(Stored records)
'''

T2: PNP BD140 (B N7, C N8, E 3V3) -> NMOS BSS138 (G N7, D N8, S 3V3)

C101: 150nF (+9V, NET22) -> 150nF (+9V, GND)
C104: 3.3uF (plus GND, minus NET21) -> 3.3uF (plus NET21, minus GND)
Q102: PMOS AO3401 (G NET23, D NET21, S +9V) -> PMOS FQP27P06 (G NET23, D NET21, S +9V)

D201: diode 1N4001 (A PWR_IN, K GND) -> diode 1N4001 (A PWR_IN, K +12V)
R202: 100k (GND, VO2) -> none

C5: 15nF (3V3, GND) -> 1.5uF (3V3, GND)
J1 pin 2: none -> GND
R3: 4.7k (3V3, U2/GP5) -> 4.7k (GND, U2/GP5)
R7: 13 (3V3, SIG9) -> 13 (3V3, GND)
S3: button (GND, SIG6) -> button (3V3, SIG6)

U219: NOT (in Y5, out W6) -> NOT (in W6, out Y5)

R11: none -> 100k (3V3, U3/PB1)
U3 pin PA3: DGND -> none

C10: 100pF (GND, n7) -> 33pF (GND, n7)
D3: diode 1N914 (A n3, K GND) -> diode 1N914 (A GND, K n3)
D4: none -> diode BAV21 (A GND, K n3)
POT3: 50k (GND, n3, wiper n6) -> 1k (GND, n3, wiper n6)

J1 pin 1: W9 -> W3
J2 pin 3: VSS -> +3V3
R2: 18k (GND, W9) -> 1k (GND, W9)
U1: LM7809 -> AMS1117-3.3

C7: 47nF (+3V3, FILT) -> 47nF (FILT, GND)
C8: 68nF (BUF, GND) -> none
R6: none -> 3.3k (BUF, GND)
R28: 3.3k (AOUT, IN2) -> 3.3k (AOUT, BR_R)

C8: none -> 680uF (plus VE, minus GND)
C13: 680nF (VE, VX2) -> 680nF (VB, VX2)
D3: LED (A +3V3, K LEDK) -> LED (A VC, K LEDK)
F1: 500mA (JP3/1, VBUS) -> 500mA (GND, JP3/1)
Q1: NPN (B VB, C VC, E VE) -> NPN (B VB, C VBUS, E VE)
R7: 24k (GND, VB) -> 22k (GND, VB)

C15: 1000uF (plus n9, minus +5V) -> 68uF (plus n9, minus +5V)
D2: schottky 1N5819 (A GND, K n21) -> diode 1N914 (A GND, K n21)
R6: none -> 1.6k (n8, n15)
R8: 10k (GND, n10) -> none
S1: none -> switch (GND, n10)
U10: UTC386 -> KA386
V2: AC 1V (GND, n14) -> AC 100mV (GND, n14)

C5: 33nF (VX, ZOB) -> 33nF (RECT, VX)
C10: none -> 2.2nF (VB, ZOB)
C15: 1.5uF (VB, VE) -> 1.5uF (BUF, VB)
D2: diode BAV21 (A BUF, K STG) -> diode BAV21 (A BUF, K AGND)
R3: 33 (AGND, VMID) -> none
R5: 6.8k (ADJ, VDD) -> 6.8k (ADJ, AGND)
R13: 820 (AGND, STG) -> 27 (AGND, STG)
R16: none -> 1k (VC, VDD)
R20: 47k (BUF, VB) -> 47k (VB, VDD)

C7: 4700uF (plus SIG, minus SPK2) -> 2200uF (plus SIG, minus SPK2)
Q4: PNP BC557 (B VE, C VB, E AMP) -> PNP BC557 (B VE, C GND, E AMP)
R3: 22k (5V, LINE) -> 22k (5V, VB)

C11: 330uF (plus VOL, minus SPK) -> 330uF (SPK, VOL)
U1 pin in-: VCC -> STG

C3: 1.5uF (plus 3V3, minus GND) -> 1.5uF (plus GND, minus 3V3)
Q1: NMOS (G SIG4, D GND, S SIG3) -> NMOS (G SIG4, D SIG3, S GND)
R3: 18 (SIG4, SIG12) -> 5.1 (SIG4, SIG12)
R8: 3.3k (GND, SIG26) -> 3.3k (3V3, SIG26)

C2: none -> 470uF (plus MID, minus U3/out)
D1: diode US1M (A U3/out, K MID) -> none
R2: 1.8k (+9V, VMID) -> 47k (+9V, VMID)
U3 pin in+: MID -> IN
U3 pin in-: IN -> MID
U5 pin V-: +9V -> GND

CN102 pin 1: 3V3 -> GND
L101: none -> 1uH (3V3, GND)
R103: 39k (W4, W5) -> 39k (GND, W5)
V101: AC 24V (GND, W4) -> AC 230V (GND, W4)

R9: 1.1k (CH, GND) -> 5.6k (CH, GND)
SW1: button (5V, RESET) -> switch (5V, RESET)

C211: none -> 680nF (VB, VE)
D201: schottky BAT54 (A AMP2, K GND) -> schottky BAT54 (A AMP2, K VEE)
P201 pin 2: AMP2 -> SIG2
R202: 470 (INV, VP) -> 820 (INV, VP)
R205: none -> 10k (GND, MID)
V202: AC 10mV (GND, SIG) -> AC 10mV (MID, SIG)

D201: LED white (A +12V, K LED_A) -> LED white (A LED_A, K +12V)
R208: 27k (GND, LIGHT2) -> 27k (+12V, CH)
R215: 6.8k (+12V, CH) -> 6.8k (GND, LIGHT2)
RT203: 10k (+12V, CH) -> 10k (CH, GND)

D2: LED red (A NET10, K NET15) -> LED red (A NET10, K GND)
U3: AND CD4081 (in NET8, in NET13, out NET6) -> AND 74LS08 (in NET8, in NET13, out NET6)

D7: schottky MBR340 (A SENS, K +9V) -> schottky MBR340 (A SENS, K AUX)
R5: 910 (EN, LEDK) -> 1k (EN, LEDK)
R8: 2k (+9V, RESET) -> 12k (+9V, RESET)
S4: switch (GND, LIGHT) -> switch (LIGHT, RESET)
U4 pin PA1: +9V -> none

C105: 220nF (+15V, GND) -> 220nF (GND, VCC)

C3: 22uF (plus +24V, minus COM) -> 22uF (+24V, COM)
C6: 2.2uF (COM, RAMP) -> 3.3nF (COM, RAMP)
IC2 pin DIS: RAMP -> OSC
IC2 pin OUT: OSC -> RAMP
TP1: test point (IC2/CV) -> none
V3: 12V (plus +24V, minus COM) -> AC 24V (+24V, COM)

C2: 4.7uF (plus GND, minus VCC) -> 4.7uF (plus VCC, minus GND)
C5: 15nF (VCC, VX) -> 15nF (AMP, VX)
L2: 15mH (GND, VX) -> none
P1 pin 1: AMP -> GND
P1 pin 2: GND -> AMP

'''

Instructions to follow: Please make the answer a complete, exact reproduction of the records.

Answer:
T2: PNP BD140 (B N7, C N8, E 3V3) -> NMOS BSS138 (G N7, D N8, S 3V3)

C101: 150nF (+9V, NET22) -> 150nF (+9V, GND)
C104: 3.3uF (plus GND, minus NET21) -> 3.3uF (plus NET21, minus GND)
Q102: PMOS AO3401 (G NET23, D NET21, S +9V) -> PMOS FQP27P06 (G NET23, D NET21, S +9V)

D201: diode 1N4001 (A PWR_IN, K GND) -> diode 1N4001 (A PWR_IN, K +12V)
R202: 100k (GND, VO2) -> none

C5: 15nF (3V3, GND) -> 1.5uF (3V3, GND)
J1 pin 2: none -> GND
R3: 4.7k (3V3, U2/GP5) -> 4.7k (GND, U2/GP5)
R7: 13 (3V3, SIG9) -> 13 (3V3, GND)
S3: button (GND, SIG6) -> button (3V3, SIG6)

U219: NOT (in Y5, out W6) -> NOT (in W6, out Y5)

R11: none -> 100k (3V3, U3/PB1)
U3 pin PA3: DGND -> none

C10: 100pF (GND, n7) -> 33pF (GND, n7)
D3: diode 1N914 (A n3, K GND) -> diode 1N914 (A GND, K n3)
D4: none -> diode BAV21 (A GND, K n3)
POT3: 50k (GND, n3, wiper n6) -> 1k (GND, n3, wiper n6)

J1 pin 1: W9 -> W3
J2 pin 3: VSS -> +3V3
R2: 18k (GND, W9) -> 1k (GND, W9)
U1: LM7809 -> AMS1117-3.3

C7: 47nF (+3V3, FILT) -> 47nF (FILT, GND)
C8: 68nF (BUF, GND) -> none
R6: none -> 3.3k (BUF, GND)
R28: 3.3k (AOUT, IN2) -> 3.3k (AOUT, BR_R)

C8: none -> 680uF (plus VE, minus GND)
C13: 680nF (VE, VX2) -> 680nF (VB, VX2)
D3: LED (A +3V3, K LEDK) -> LED (A VC, K LEDK)
F1: 500mA (JP3/1, VBUS) -> 500mA (GND, JP3/1)
Q1: NPN (B VB, C VC, E VE) -> NPN (B VB, C VBUS, E VE)
R7: 24k (GND, VB) -> 22k (GND, VB)

C15: 1000uF (plus n9, minus +5V) -> 68uF (plus n9, minus +5V)
D2: schottky 1N5819 (A GND, K n21) -> diode 1N914 (A GND, K n21)
R6: none -> 1.6k (n8, n15)
R8: 10k (GND, n10) -> none
S1: none -> switch (GND, n10)
U10: UTC386 -> KA386
V2: AC 1V (GND, n14) -> AC 100mV (GND, n14)

C5: 33nF (VX, ZOB) -> 33nF (RECT, VX)
C10: none -> 2.2nF (VB, ZOB)
C15: 1.5uF (VB, VE) -> 1.5uF (BUF, VB)
D2: diode BAV21 (A BUF, K STG) -> diode BAV21 (A BUF, K AGND)
R3: 33 (AGND, VMID) -> none
R5: 6.8k (ADJ, VDD) -> 6.8k (ADJ, AGND)
R13: 820 (AGND, STG) -> 27 (AGND, STG)
R16: none -> 1k (VC, VDD)
R20: 47k (BUF, VB) -> 47k (VB, VDD)

C7: 4700uF (plus SIG, minus SPK2) -> 2200uF (plus SIG, minus SPK2)
Q4: PNP BC557 (B VE, C VB, E AMP) -> PNP BC557 (B VE, C GND, E AMP)
R3: 22k (5V, LINE) -> 22k (5V, VB)

C11: 330uF (plus VOL, minus SPK) -> 330uF (SPK, VOL)
U1 pin in-: VCC -> STG

C3: 1.5uF (plus 3V3, minus GND) -> 1.5uF (plus GND, minus 3V3)
Q1: NMOS (G SIG4, D GND, S SIG3) -> NMOS (G SIG4, D SIG3, S GND)
R3: 18 (SIG4, SIG12) -> 5.1 (SIG4, SIG12)
R8: 3.3k (GND, SIG26) -> 3.3k (3V3, SIG26)

C2: none -> 470uF (plus MID, minus U3/out)
D1: diode US1M (A U3/out, K MID) -> none
R2: 1.8k (+9V, VMID) -> 47k (+9V, VMID)
U3 pin in+: MID -> IN
U3 pin in-: IN -> MID
U5 pin V-: +9V -> GND

CN102 pin 1: 3V3 -> GND
L101: none -> 1uH (3V3, GND)
R103: 39k (W4, W5) -> 39k (GND, W5)
V101: AC 24V (GND, W4) -> AC 230V (GND, W4)

R9: 1.1k (CH, GND) -> 5.6k (CH, GND)
SW1: button (5V, RESET) -> switch (5V, RESET)

C211: none -> 680nF (VB, VE)
D201: schottky BAT54 (A AMP2, K GND) -> schottky BAT54 (A AMP2, K VEE)
P201 pin 2: AMP2 -> SIG2
R202: 470 (INV, VP) -> 820 (INV, VP)
R205: none -> 10k (GND, MID)
V202: AC 10mV (GND, SIG) -> AC 10mV (MID, SIG)

D201: LED white (A +12V, K LED_A) -> LED white (A LED_A, K +12V)
R208: 27k (GND, LIGHT2) -> 27k (+12V, CH)
R215: 6.8k (+12V, CH) -> 6.8k (GND, LIGHT2)
RT203: 10k (+12V, CH) -> 10k (CH, GND)

D2: LED red (A NET10, K NET15) -> LED red (A NET10, K GND)
U3: AND CD4081 (in NET8, in NET13, out NET6) -> AND 74LS08 (in NET8, in NET13, out NET6)

D7: schottky MBR340 (A SENS, K +9V) -> schottky MBR340 (A SENS, K AUX)
R5: 910 (EN, LEDK) -> 1k (EN, LEDK)
R8: 2k (+9V, RESET) -> 12k (+9V, RESET)
S4: switch (GND, LIGHT) -> switch (LIGHT, RESET)
U4 pin PA1: +9V -> none

C105: 220nF (+15V, GND) -> 220nF (GND, VCC)

C3: 22uF (plus +24V, minus COM) -> 22uF (+24V, COM)
C6: 2.2uF (COM, RAMP) -> 3.3nF (COM, RAMP)
IC2 pin DIS: RAMP -> OSC
IC2 pin OUT: OSC -> RAMP
TP1: test point (IC2/CV) -> none
V3: 12V (plus +24V, minus COM) -> AC 24V (+24V, COM)

C2: 4.7uF (plus GND, minus VCC) -> 4.7uF (plus VCC, minus GND)
C5: 15nF (VCC, VX) -> 15nF (AMP, VX)
L2: 15mH (GND, VX) -> none
P1 pin 1: AMP -> GND
P1 pin 2: GND -> AMP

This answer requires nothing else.